• _Exercise materials_
+++++

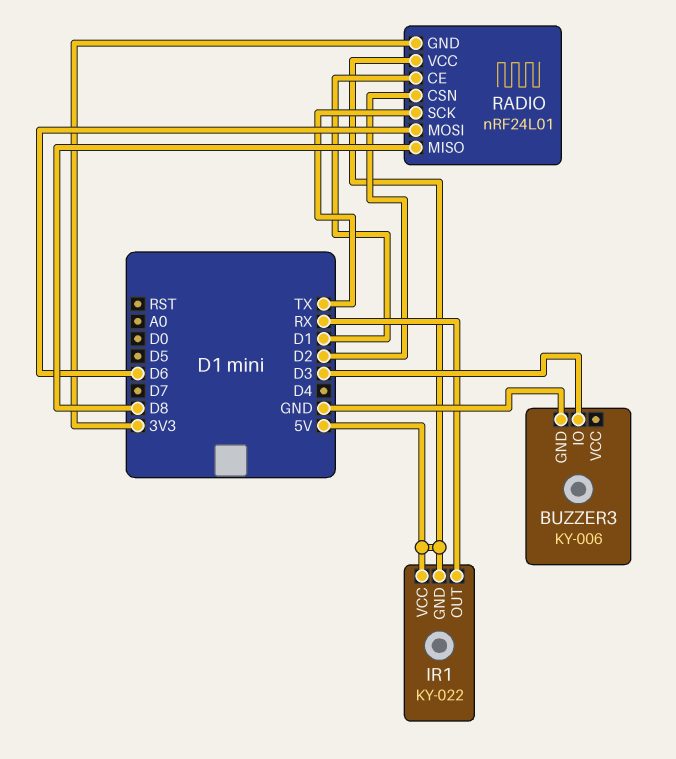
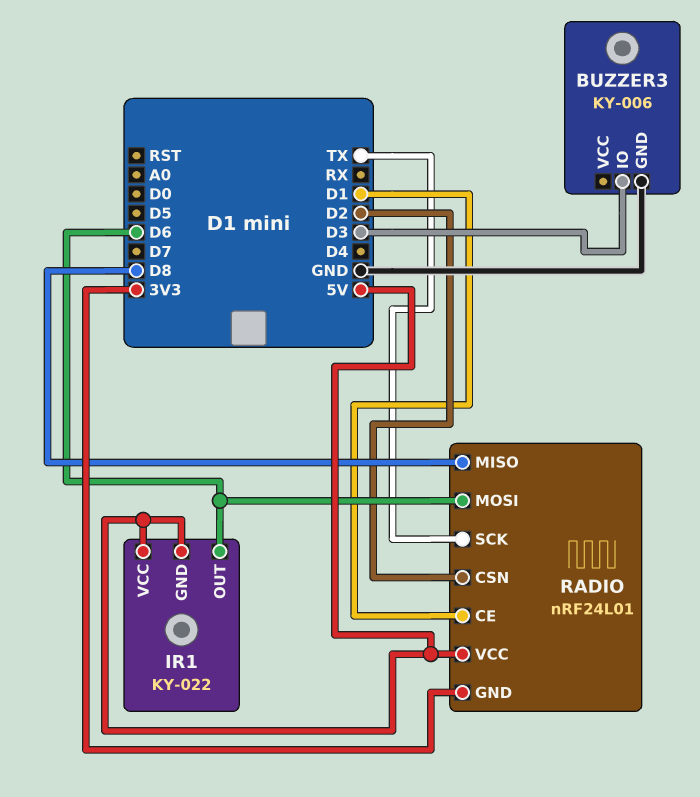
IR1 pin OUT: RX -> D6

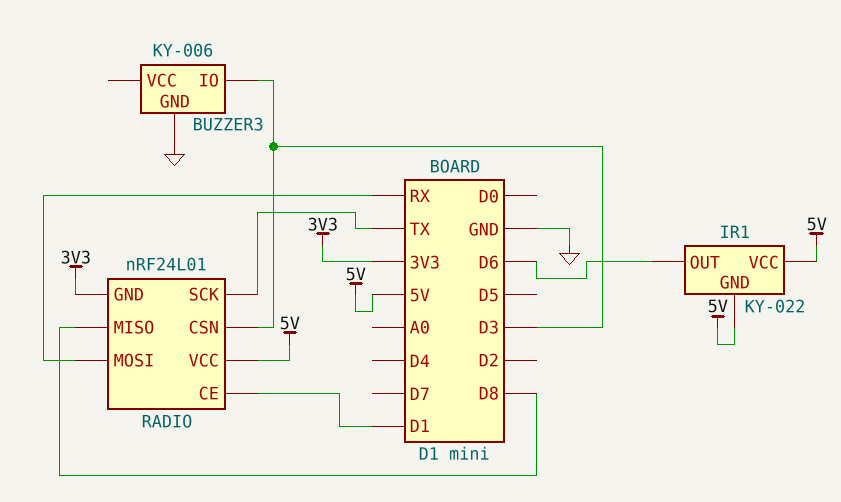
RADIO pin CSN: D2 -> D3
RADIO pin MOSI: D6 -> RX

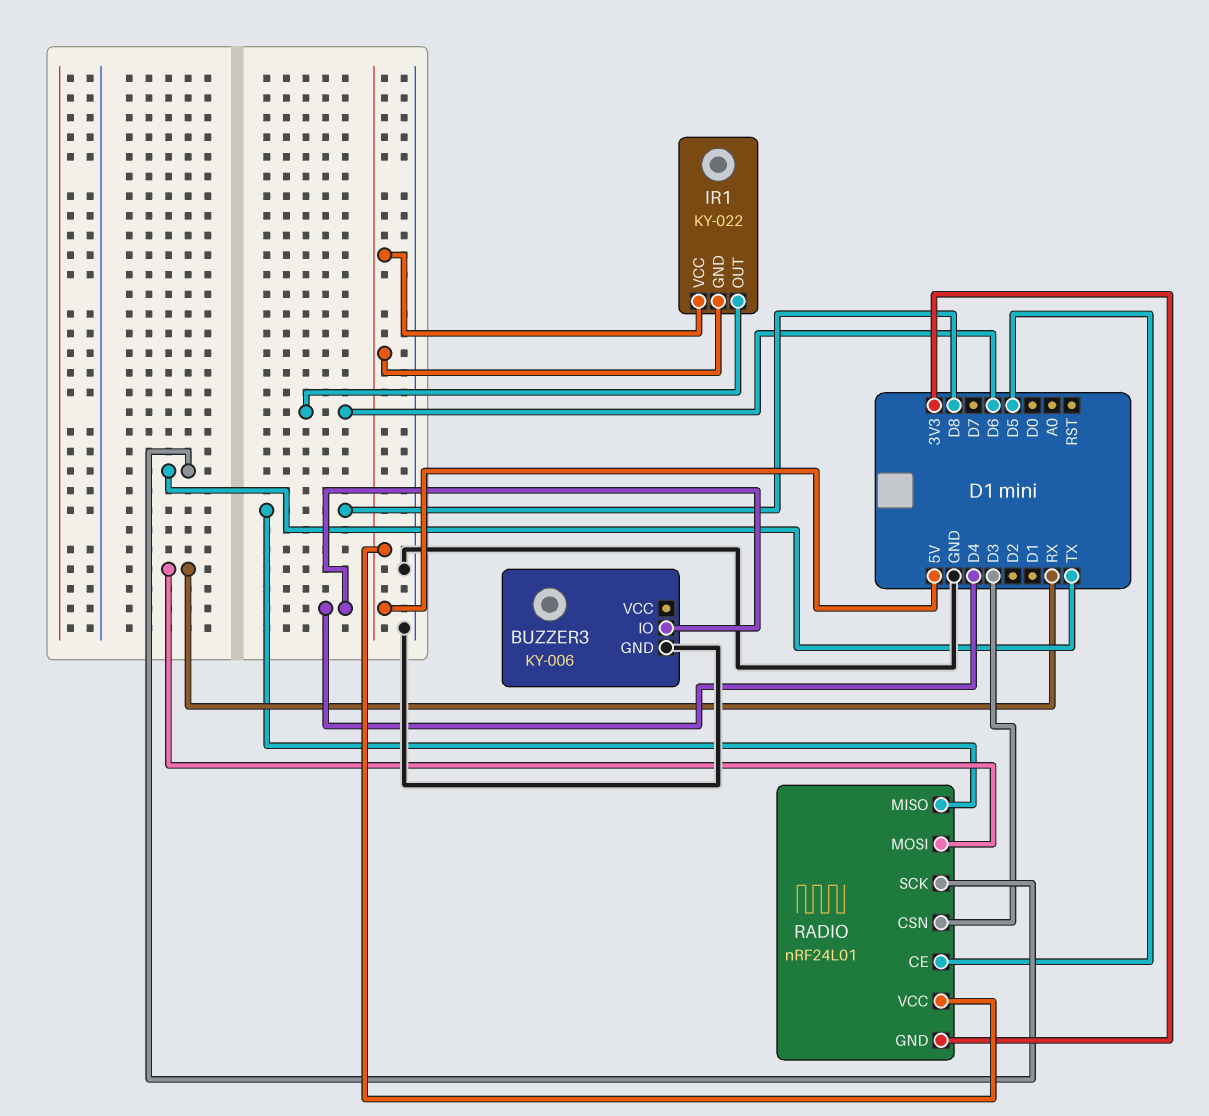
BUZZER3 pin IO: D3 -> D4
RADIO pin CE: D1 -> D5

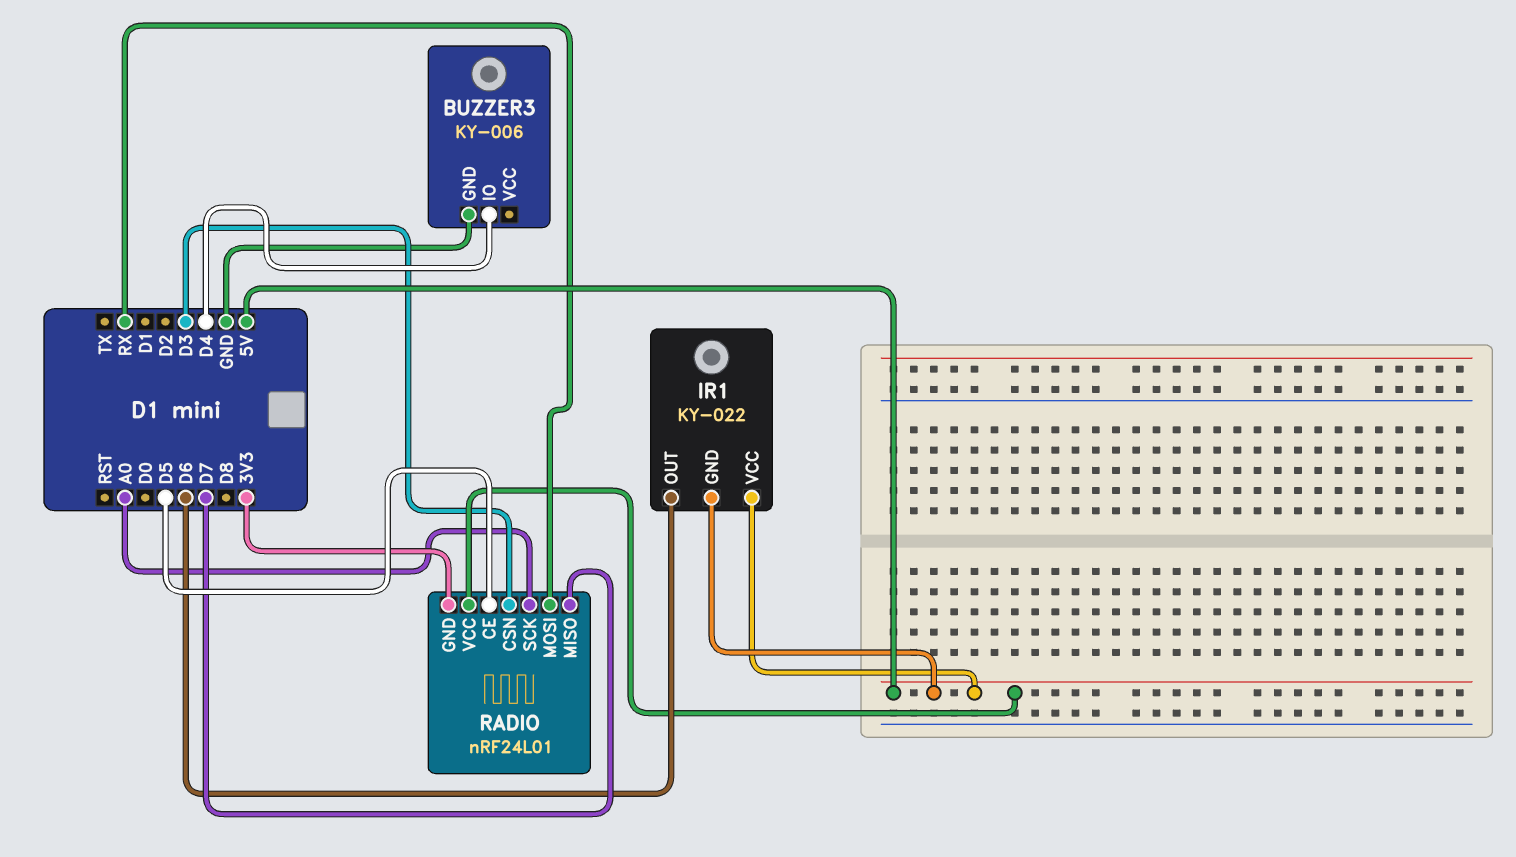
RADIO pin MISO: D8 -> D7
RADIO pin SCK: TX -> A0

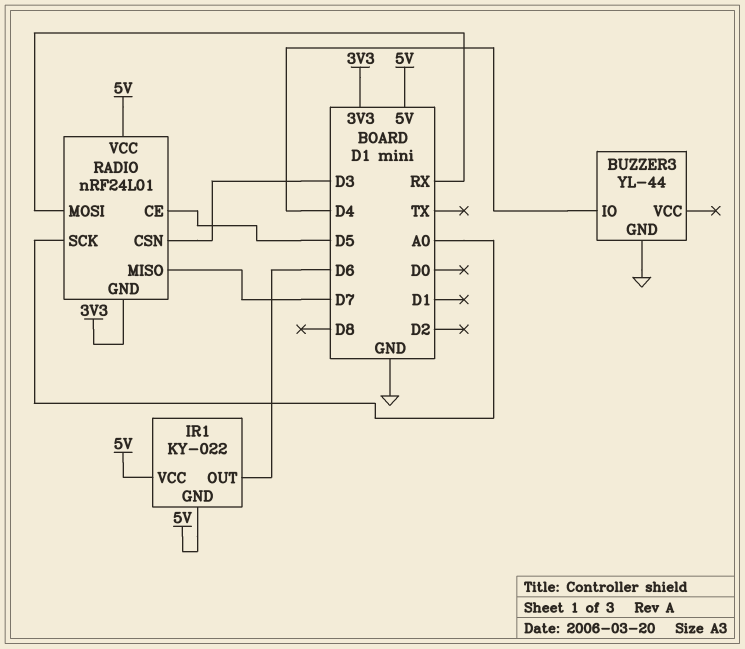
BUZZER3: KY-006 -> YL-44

+++++

• _Work order_
If a record holds a picture, leave the picture out and print everything else exactly.

• _Solved problem_
IR1 pin OUT: RX -> D6

RADIO pin CSN: D2 -> D3
RADIO pin MOSI: D6 -> RX

BUZZER3 pin IO: D3 -> D4
RADIO pin CE: D1 -> D5

RADIO pin MISO: D8 -> D7
RADIO pin SCK: TX -> A0

BUZZER3: KY-006 -> YL-44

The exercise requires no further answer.